DIRECTIONS FOR THIS TASK = Lines to be reproduced exactly: the one that holds "black eraser [581,361,642,398]" and all those after it through the end of the data. Include no others.

Start of RECORDS SUPPLIED

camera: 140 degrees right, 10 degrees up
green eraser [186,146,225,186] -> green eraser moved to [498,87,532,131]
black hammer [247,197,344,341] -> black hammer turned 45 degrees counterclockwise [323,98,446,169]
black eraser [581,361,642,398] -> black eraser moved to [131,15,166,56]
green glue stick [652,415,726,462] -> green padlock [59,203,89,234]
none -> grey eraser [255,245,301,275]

End of RECORDS SUPPLIED

EXERCISE RESULT =
black eraser [581,361,642,398] -> black eraser moved to [131,15,166,56]
green glue stick [652,415,726,462] -> green padlock [59,203,89,234]
none -> grey eraser [255,245,301,275]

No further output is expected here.